» Exercise
Search the records for the word "pink". Copy every line where it appears.

== Records

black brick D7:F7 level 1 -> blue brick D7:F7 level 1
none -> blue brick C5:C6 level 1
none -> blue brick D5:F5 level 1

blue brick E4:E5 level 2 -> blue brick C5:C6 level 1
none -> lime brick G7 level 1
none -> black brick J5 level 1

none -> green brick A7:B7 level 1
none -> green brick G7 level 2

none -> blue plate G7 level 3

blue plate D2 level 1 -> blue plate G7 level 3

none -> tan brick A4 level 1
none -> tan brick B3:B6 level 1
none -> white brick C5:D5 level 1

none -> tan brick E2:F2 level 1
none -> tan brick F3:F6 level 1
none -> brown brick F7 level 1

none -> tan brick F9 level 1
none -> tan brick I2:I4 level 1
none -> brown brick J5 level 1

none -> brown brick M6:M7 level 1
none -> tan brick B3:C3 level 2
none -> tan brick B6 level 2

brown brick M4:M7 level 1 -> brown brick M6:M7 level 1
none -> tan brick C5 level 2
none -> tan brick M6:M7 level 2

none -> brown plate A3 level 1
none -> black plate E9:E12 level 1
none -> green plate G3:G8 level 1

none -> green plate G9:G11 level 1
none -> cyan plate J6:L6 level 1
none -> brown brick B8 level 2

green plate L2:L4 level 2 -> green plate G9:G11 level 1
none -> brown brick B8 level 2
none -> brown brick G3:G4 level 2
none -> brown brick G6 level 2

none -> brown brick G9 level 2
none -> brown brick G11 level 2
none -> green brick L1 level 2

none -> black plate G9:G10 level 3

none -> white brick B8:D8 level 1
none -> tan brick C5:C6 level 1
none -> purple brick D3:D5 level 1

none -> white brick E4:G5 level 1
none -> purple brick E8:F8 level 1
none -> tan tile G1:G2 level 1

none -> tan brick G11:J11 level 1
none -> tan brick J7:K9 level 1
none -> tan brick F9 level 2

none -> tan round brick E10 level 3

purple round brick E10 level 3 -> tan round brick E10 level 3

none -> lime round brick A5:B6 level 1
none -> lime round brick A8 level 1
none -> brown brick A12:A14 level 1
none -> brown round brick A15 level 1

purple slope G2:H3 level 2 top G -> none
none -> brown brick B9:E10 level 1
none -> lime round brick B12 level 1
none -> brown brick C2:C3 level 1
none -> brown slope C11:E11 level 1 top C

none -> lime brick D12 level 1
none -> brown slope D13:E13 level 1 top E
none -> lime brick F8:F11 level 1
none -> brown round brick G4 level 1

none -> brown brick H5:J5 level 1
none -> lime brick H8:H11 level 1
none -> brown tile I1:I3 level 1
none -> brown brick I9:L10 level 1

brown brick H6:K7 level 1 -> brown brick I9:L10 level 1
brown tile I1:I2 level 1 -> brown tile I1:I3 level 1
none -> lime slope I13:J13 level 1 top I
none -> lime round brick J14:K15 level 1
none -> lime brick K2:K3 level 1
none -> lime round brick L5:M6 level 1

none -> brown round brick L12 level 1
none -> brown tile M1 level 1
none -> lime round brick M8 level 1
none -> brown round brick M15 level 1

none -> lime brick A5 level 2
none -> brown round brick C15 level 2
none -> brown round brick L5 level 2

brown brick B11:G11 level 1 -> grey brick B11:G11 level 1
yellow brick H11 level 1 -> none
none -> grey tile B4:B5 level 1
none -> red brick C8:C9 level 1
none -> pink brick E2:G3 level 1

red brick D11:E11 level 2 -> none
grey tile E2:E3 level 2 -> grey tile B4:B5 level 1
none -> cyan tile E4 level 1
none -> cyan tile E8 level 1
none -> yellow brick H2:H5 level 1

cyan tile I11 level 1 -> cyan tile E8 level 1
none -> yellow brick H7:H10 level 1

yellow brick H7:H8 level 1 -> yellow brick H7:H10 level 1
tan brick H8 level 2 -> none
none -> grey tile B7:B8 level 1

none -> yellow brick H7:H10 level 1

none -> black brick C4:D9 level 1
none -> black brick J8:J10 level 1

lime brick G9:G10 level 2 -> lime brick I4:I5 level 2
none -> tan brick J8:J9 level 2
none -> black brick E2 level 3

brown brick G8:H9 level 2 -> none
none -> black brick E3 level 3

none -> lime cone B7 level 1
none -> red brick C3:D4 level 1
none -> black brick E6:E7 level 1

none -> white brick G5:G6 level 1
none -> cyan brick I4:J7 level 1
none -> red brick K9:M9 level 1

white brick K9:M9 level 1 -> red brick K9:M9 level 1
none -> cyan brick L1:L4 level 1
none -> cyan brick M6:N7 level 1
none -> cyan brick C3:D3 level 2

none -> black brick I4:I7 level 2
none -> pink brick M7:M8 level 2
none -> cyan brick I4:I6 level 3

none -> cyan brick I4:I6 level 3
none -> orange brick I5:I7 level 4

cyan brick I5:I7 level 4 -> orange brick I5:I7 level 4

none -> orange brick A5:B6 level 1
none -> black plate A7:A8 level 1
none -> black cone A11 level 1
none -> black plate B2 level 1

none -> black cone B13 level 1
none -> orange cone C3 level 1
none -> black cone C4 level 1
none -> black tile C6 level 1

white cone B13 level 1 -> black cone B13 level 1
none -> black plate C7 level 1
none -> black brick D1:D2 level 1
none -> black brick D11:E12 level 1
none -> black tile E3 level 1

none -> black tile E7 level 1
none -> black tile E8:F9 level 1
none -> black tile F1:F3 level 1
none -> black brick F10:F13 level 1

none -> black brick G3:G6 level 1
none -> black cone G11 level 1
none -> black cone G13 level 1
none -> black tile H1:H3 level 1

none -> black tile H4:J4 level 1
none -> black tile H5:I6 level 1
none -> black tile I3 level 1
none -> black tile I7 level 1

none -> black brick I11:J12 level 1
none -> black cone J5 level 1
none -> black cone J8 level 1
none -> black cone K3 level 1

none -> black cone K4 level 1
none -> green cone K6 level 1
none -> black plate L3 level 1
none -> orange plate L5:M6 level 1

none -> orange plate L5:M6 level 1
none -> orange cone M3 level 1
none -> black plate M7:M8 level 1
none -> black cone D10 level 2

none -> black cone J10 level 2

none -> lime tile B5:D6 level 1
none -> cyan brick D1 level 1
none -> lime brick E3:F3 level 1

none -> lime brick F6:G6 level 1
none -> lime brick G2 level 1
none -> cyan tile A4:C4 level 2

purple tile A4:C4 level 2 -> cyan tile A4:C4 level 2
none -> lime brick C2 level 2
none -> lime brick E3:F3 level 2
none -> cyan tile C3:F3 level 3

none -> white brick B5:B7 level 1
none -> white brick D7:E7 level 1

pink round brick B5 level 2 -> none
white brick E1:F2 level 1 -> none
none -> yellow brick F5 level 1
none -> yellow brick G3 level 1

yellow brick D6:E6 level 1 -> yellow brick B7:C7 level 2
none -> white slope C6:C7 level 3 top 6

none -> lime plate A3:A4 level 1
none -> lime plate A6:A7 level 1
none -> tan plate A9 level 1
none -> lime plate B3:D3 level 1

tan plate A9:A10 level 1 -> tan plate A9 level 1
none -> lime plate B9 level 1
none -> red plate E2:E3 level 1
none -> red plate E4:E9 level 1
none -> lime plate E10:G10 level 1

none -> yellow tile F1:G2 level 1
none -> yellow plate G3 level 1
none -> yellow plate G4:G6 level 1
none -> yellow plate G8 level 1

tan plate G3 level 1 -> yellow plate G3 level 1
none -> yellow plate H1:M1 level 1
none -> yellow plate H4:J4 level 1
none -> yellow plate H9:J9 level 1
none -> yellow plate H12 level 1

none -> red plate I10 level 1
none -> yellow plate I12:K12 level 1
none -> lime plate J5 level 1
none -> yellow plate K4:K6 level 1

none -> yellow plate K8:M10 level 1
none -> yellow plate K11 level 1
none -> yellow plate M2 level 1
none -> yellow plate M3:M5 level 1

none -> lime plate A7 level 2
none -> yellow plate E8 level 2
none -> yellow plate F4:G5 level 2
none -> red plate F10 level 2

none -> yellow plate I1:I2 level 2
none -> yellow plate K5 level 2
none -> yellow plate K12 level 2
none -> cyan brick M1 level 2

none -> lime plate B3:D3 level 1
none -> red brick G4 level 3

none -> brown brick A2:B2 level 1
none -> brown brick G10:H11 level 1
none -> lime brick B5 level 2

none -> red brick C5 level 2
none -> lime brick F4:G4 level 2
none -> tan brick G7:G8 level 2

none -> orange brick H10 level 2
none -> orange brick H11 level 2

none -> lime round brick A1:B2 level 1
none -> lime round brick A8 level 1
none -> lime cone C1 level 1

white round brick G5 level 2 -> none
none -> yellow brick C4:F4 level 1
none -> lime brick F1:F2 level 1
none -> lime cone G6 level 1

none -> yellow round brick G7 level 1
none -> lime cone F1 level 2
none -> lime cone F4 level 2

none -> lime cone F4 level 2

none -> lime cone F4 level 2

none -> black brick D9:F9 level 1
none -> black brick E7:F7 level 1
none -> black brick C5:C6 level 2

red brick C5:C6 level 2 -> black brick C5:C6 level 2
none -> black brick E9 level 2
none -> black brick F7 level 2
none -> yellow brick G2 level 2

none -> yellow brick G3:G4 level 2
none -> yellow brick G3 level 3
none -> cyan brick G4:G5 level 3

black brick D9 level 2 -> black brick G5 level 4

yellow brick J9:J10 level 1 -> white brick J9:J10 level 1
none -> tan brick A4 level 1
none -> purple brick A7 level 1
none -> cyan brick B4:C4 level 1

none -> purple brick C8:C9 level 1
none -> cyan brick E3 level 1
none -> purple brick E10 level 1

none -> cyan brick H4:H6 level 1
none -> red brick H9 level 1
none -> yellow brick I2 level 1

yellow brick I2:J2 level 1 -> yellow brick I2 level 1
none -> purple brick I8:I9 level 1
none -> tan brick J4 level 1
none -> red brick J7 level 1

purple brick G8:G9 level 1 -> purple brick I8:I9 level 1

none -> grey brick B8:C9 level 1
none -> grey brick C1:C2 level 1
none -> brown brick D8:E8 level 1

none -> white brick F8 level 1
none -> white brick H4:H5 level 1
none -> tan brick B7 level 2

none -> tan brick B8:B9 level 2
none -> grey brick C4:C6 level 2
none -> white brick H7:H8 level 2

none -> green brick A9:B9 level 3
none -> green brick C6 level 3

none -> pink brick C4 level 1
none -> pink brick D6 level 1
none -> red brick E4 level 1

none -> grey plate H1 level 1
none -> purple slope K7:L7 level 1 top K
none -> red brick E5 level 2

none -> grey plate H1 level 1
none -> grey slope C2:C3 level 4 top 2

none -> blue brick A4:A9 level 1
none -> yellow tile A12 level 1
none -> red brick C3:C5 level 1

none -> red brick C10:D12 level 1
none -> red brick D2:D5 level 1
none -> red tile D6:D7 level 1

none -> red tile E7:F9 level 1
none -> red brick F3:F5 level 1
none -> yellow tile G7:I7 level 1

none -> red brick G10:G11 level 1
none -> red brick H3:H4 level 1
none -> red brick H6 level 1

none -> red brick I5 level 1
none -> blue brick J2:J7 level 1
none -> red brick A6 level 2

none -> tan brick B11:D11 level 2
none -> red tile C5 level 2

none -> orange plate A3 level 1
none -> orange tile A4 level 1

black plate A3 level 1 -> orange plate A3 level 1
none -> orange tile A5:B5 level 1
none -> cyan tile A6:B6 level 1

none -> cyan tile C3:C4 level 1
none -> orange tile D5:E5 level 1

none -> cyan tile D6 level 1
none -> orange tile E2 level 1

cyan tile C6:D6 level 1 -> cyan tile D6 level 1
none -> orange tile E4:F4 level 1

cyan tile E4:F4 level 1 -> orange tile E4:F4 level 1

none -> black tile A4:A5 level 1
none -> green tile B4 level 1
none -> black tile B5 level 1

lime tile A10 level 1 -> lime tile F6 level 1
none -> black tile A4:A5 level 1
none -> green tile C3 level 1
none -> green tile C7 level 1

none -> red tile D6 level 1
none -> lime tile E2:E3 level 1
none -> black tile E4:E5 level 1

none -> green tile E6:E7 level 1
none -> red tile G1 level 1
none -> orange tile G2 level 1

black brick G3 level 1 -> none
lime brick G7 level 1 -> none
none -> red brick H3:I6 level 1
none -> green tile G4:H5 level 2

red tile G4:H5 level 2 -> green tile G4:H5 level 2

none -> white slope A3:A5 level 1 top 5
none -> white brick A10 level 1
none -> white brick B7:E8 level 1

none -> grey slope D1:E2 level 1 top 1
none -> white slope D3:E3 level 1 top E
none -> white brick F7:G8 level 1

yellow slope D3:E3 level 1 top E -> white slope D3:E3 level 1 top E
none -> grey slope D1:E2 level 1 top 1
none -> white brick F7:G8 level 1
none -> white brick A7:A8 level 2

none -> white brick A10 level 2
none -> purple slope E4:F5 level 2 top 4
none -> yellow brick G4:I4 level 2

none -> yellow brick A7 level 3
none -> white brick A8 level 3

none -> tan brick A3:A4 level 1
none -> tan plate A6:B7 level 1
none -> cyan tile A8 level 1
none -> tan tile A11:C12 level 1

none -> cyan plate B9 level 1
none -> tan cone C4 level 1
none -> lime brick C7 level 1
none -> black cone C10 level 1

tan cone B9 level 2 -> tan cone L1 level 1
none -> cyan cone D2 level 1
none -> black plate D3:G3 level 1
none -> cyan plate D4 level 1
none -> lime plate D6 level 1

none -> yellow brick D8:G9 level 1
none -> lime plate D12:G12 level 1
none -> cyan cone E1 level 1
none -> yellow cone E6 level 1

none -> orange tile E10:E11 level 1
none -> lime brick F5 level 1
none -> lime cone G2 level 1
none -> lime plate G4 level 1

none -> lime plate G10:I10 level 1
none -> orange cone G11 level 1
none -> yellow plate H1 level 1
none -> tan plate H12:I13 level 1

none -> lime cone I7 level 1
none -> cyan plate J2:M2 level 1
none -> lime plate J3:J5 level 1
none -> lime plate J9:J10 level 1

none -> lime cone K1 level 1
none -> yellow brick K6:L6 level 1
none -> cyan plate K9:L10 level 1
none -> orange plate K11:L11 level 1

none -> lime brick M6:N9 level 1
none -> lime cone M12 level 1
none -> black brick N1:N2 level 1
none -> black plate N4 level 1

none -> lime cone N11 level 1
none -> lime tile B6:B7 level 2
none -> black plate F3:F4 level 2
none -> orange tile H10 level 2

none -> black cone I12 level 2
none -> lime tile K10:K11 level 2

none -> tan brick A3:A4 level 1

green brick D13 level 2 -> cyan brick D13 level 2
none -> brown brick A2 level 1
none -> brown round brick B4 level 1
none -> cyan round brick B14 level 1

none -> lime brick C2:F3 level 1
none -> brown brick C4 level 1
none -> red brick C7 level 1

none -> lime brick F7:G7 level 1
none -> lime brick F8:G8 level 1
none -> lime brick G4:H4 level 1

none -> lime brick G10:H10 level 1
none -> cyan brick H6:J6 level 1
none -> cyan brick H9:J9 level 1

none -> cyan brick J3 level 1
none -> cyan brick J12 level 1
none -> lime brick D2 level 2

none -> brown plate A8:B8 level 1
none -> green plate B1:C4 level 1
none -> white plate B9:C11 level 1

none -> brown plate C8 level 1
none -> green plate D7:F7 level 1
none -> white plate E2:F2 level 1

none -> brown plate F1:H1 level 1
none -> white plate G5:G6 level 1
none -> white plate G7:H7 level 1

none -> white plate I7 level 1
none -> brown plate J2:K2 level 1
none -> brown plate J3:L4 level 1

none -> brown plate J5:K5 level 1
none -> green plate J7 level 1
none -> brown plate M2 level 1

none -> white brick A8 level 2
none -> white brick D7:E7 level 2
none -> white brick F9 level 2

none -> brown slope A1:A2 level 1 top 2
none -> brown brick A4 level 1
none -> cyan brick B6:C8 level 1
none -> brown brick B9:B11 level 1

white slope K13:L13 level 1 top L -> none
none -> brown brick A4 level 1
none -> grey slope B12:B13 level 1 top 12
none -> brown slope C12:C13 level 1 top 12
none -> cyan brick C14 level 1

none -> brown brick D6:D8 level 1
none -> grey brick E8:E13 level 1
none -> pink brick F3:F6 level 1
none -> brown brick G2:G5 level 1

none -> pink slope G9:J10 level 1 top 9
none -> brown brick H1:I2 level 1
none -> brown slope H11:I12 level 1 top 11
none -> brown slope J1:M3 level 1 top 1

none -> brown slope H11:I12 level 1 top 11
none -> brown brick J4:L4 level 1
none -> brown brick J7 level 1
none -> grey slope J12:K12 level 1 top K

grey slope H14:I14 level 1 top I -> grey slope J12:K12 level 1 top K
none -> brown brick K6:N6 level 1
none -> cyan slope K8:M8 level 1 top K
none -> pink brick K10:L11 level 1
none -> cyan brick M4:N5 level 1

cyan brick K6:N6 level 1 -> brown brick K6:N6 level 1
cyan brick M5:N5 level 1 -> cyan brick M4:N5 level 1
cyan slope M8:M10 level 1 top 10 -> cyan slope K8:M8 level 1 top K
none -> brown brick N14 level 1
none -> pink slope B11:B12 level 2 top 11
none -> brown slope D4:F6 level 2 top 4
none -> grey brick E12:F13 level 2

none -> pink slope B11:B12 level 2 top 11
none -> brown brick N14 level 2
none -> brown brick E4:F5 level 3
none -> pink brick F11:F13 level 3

====

» Your solution
none -> pink brick E2:G3 level 1
none -> pink brick M7:M8 level 2
pink round brick B5 level 2 -> none
none -> pink brick C4 level 1
none -> pink brick D6 level 1
none -> pink brick F3:F6 level 1
none -> pink slope G9:J10 level 1 top 9
none -> pink brick K10:L11 level 1
none -> pink slope B11:B12 level 2 top 11
none -> pink slope B11:B12 level 2 top 11
none -> pink brick F11:F13 level 3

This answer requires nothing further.